EXERCISE DETAILS: In the entries below, tally the lines that contain the string "purple", then state that number alone.

RECORD SET:
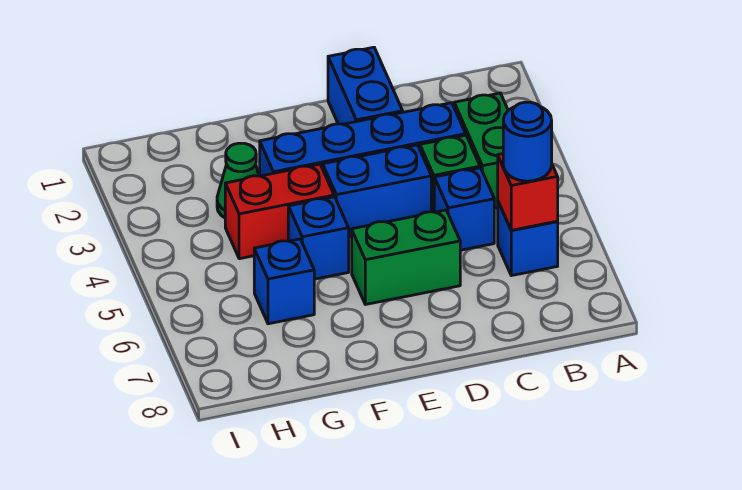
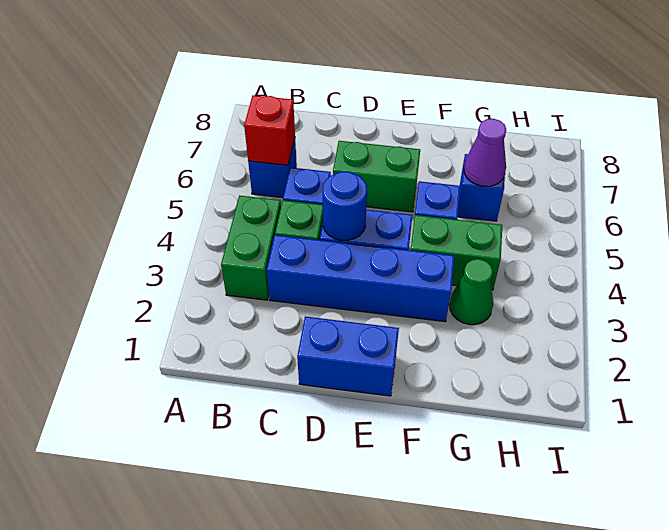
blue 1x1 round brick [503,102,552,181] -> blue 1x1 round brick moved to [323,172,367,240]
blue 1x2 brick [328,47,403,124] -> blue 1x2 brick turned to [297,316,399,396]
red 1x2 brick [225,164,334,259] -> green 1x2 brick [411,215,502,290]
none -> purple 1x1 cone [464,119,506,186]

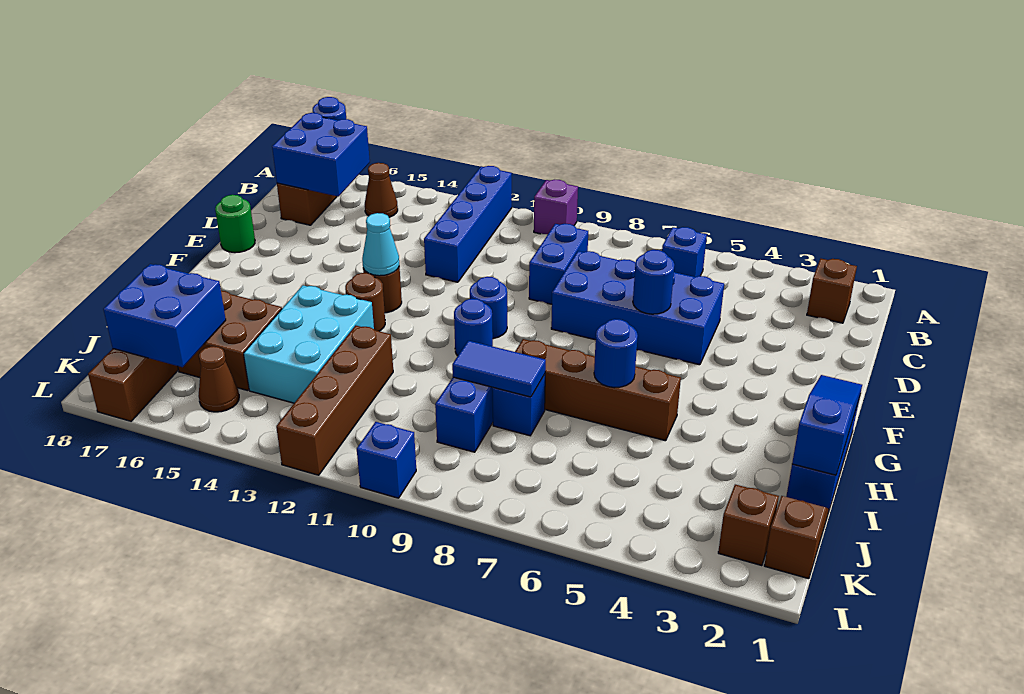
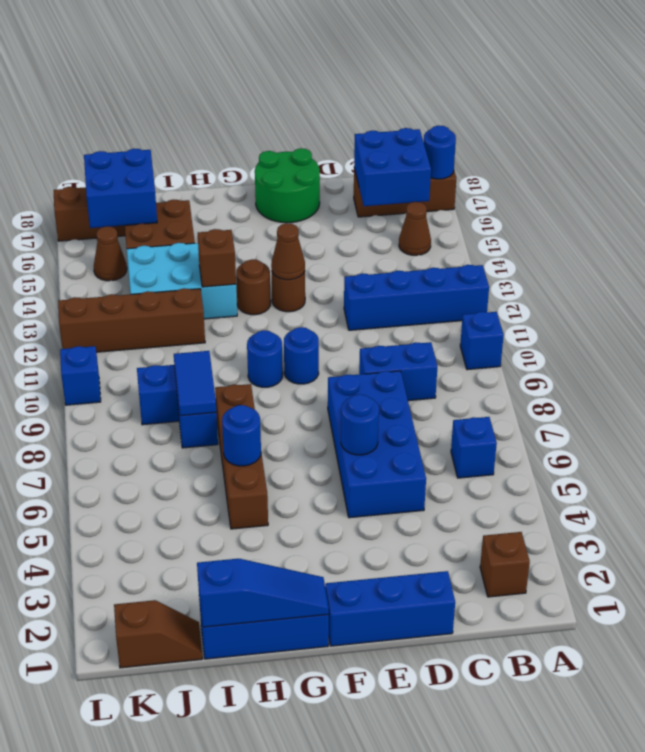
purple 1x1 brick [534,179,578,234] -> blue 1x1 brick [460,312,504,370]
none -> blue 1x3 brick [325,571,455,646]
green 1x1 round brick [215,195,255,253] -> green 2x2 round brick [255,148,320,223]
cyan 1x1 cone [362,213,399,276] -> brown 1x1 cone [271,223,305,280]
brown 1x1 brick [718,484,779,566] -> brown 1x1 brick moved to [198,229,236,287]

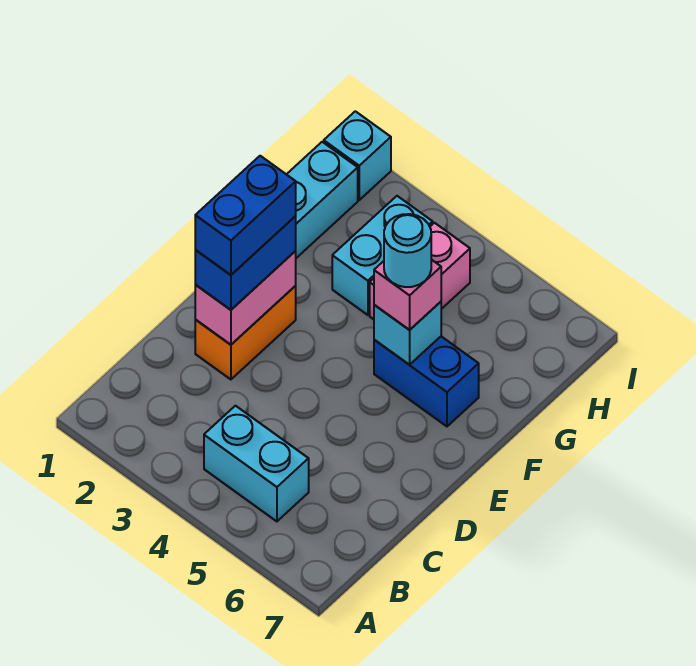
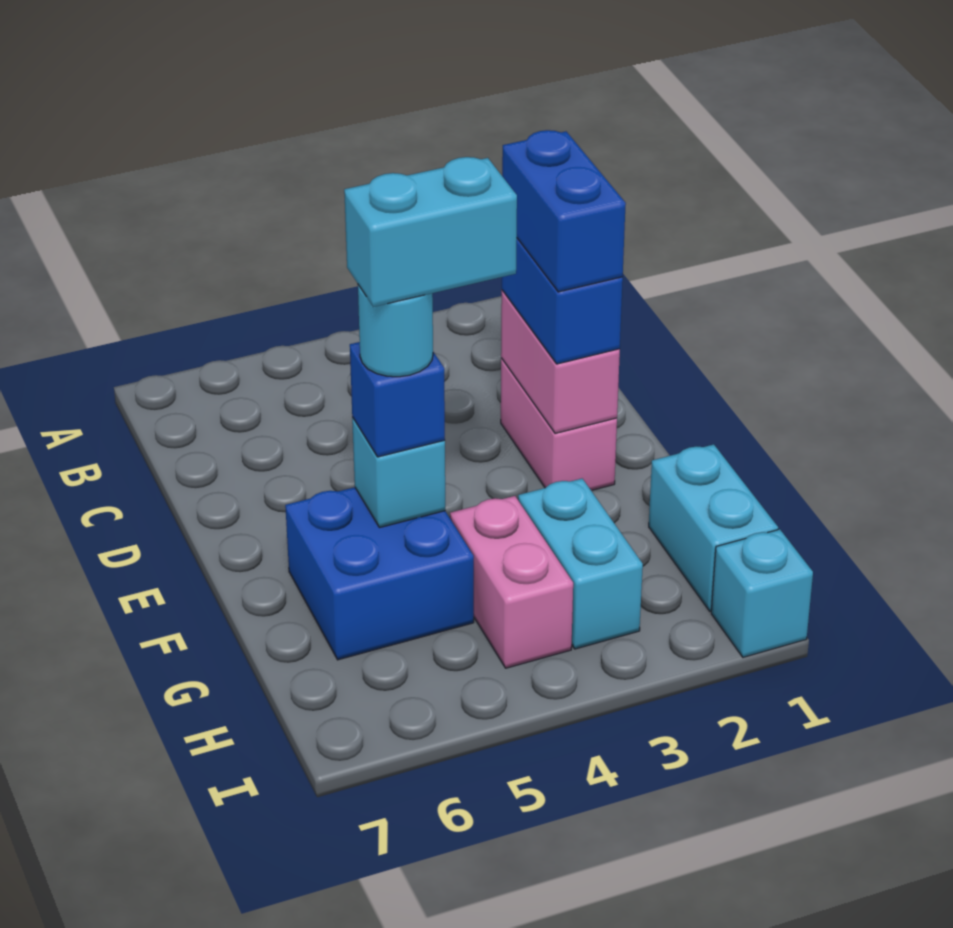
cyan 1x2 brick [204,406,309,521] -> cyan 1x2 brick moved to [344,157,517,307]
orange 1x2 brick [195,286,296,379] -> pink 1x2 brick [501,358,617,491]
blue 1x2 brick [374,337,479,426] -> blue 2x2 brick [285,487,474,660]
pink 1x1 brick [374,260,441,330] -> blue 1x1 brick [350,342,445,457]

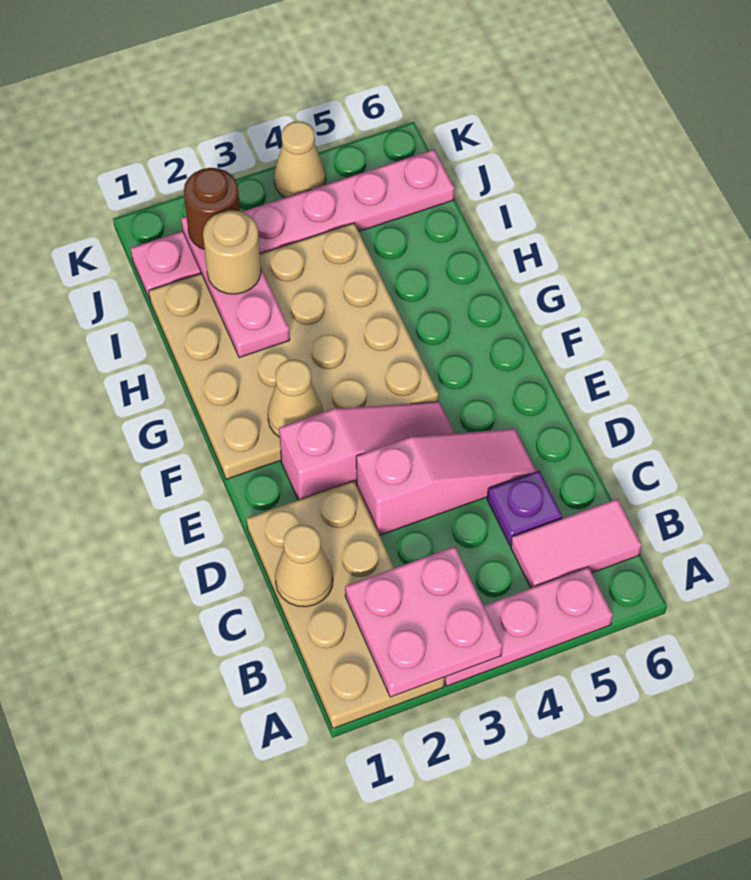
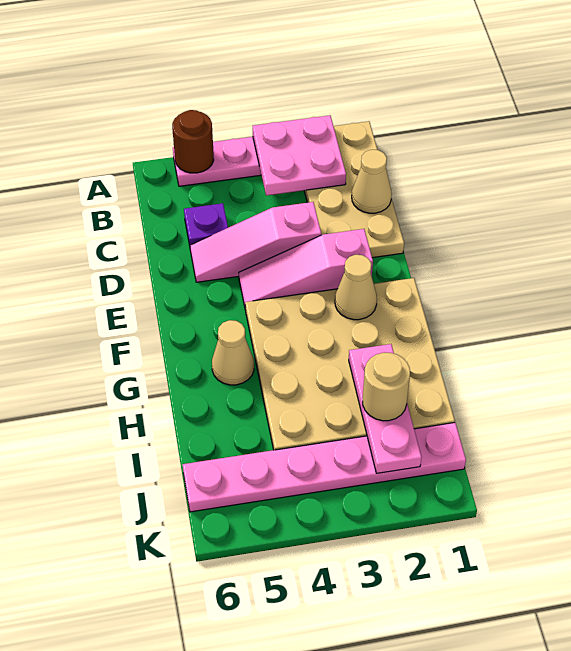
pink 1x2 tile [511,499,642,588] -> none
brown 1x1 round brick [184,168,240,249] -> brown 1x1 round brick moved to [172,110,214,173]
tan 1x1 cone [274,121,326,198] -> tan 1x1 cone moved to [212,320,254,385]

ANSWER TO THIS TASK: 2